**** Data ****

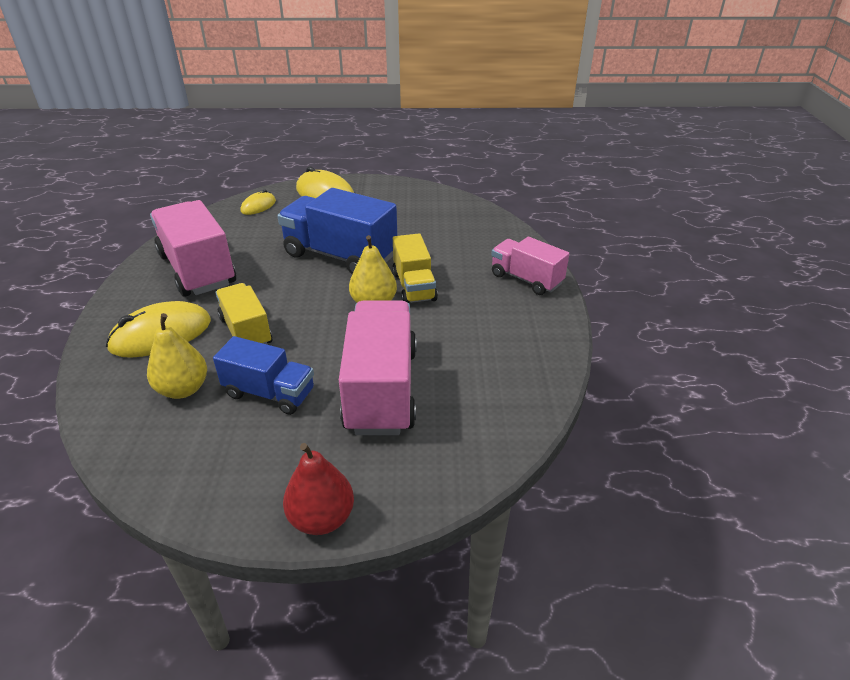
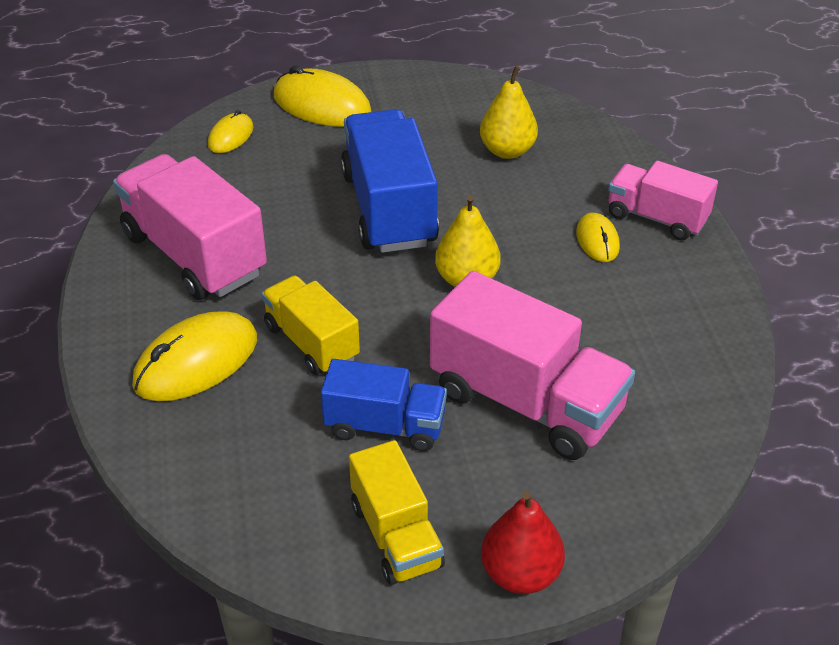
camera: 10 degrees left, 5 degrees up
(183, 389) = (268, 436): yellow pear -> yellow pear (507, 151)
(340, 256) = (389, 209): blue truck -> blue truck turned 60 degrees clockwise
(381, 389) = (526, 402): pink truck -> pink truck turned 135 degrees clockwise
(414, 287) = (510, 247): yellow truck -> yellow truck (396, 535)
(478, 289) = (597, 240): none -> yellow mouse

****

■ Required action: Lines in the data that hold "yellow" are to be counted, and the number alone reported.

■ Written solution: 3